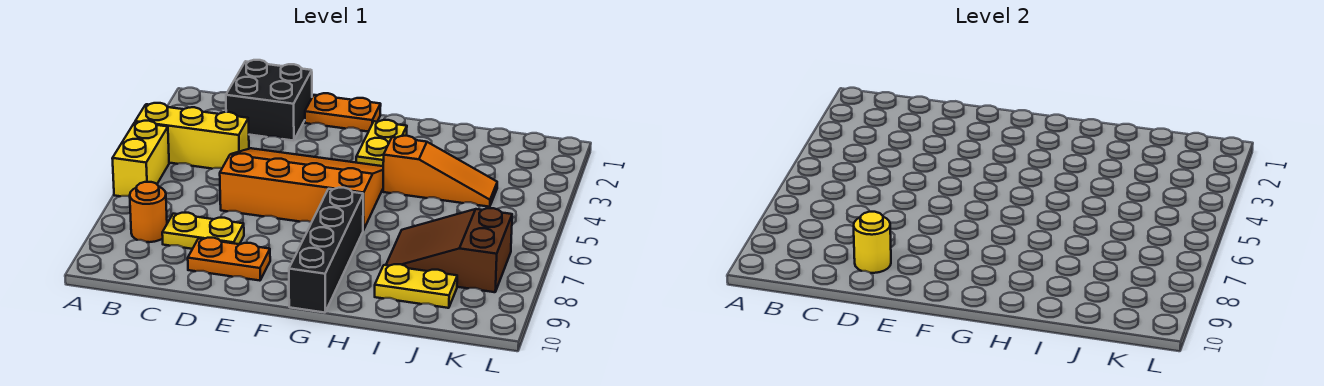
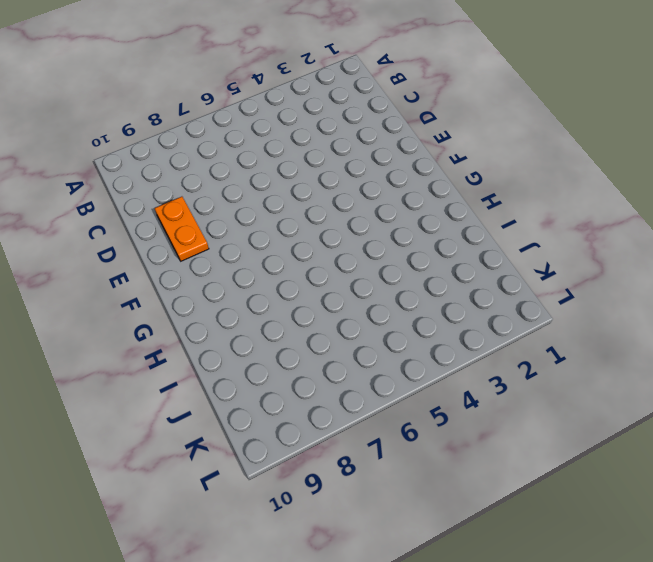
none -> yellow brick A4:C4 level 1
none -> yellow brick A5:A6 level 1
none -> orange round brick B8 level 1

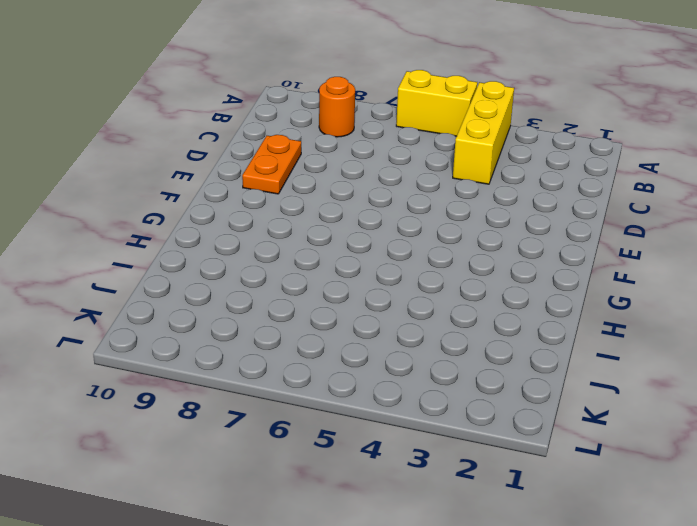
none -> black brick C1:D2 level 1
none -> yellow plate C8:D8 level 1
none -> orange slope D4:G6 level 1 top 6

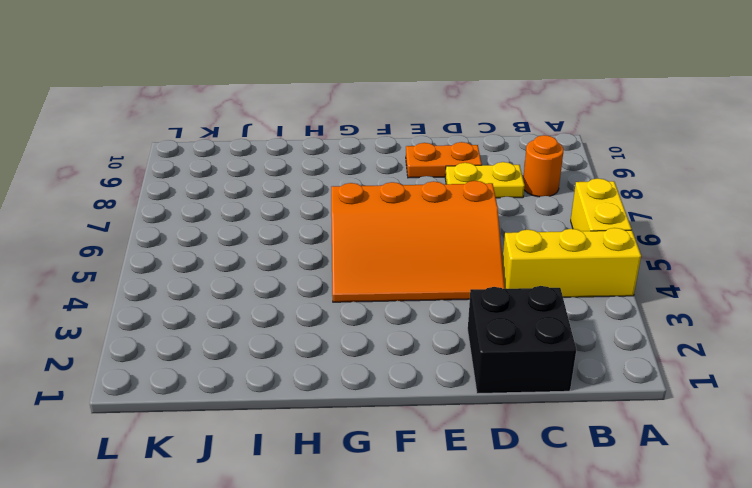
none -> orange plate E1:F1 level 1
none -> yellow plate G2:G3 level 1
none -> black brick G7:G10 level 1

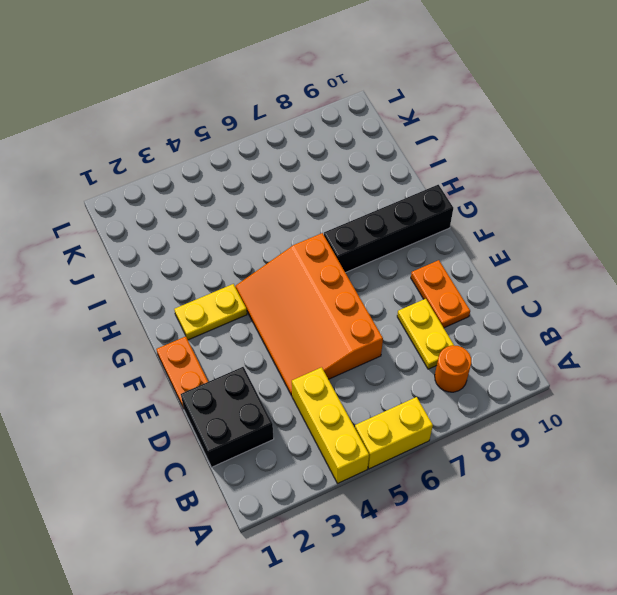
none -> orange slope H4:J4 level 1 top H
none -> brown slope I7:K8 level 1 top K
none -> yellow plate I9:J9 level 1

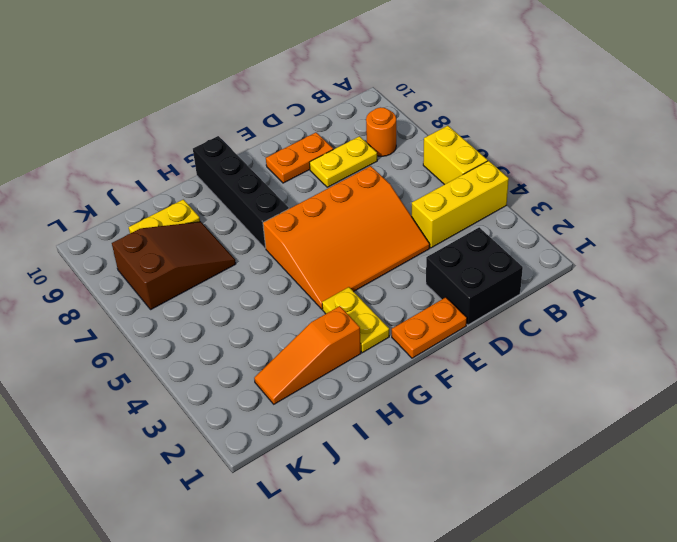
orange slope H2:J2 level 1 top H -> orange slope H4:J4 level 1 top H
none -> yellow round brick D9 level 2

### WORK TO COMPLETE
Leave out the pictures. Transcribe the rest of the listing above exactly.

### SOLUTION FOR THIS TASK
none -> yellow brick A4:C4 level 1
none -> yellow brick A5:A6 level 1
none -> orange round brick B8 level 1

none -> black brick C1:D2 level 1
none -> yellow plate C8:D8 level 1
none -> orange slope D4:G6 level 1 top 6

none -> orange plate E1:F1 level 1
none -> yellow plate G2:G3 level 1
none -> black brick G7:G10 level 1

none -> orange slope H4:J4 level 1 top H
none -> brown slope I7:K8 level 1 top K
none -> yellow plate I9:J9 level 1

orange slope H2:J2 level 1 top H -> orange slope H4:J4 level 1 top H
none -> yellow round brick D9 level 2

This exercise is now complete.